_Exercise brief_. Ignoring every picture, transcribe the data in full as it stands.

_Records shown_.
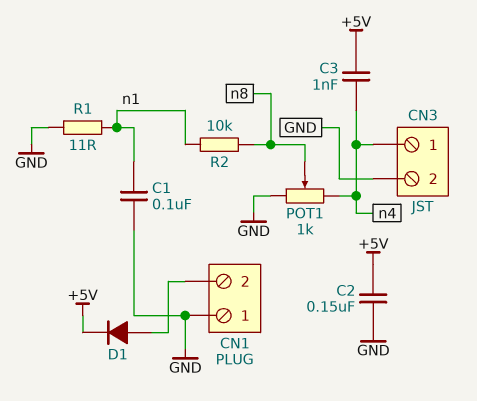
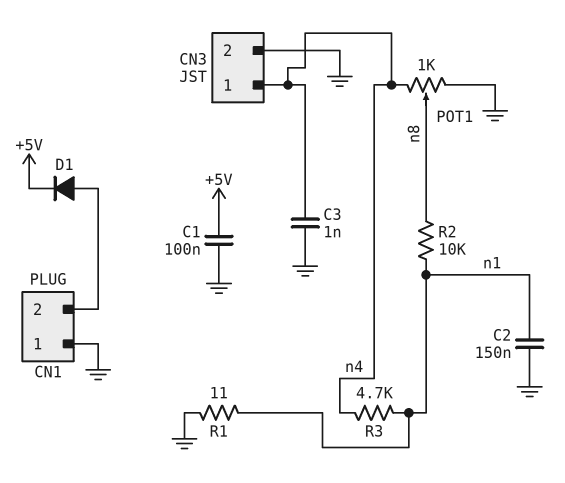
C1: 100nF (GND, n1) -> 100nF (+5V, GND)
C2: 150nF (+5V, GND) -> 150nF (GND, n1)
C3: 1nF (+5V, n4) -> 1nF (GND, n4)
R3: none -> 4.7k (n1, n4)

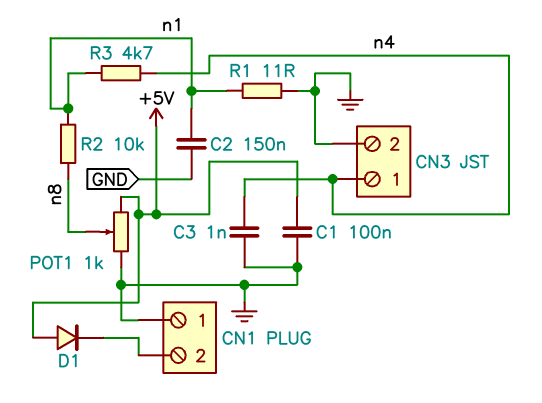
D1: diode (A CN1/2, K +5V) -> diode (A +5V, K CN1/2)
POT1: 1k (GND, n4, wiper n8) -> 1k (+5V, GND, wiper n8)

_Result below_.
C1: 100nF (GND, n1) -> 100nF (+5V, GND)
C2: 150nF (+5V, GND) -> 150nF (GND, n1)
C3: 1nF (+5V, n4) -> 1nF (GND, n4)
R3: none -> 4.7k (n1, n4)

D1: diode (A CN1/2, K +5V) -> diode (A +5V, K CN1/2)
POT1: 1k (GND, n4, wiper n8) -> 1k (+5V, GND, wiper n8)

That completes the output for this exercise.